--- AIM OF THE TASK ---
Copy out all lines of the records in which the word "size" appears.

Scene difference descriptions
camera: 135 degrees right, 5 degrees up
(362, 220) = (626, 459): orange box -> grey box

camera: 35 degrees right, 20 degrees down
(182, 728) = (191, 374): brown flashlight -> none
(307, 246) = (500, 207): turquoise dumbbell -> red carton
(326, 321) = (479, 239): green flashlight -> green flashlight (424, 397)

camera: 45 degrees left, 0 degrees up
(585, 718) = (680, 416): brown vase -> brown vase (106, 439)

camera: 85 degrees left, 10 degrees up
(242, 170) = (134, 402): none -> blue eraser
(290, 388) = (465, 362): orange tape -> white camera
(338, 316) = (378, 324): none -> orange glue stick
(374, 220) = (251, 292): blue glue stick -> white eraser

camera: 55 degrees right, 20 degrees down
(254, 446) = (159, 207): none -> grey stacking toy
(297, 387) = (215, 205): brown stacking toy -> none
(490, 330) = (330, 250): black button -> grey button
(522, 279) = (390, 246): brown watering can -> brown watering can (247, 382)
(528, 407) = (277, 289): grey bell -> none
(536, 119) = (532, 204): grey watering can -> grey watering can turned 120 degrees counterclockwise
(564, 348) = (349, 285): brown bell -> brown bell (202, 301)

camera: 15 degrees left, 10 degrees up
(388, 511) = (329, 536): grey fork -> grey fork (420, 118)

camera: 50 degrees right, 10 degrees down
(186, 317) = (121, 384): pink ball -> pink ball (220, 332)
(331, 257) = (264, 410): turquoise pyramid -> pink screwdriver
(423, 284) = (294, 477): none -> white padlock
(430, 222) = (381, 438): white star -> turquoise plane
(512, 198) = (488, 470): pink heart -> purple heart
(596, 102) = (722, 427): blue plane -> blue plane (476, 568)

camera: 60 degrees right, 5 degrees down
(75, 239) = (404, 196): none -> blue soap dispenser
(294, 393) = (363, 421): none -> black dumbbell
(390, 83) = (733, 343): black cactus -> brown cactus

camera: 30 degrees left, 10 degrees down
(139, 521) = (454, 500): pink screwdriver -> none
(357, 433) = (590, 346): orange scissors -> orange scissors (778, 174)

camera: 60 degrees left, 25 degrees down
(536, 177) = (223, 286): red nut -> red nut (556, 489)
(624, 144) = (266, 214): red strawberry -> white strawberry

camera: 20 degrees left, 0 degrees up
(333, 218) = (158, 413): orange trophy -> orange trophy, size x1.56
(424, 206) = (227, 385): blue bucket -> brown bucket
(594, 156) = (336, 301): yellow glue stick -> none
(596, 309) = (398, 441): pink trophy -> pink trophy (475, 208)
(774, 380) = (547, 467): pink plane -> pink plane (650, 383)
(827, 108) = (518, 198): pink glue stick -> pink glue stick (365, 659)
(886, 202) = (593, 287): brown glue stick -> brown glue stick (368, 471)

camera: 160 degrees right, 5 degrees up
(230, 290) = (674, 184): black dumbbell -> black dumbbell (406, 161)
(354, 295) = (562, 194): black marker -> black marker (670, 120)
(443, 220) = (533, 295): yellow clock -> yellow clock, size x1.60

--- TASK OUTPUT ---
(333, 218) = (158, 413): orange trophy -> orange trophy, size x1.56
(443, 220) = (533, 295): yellow clock -> yellow clock, size x1.60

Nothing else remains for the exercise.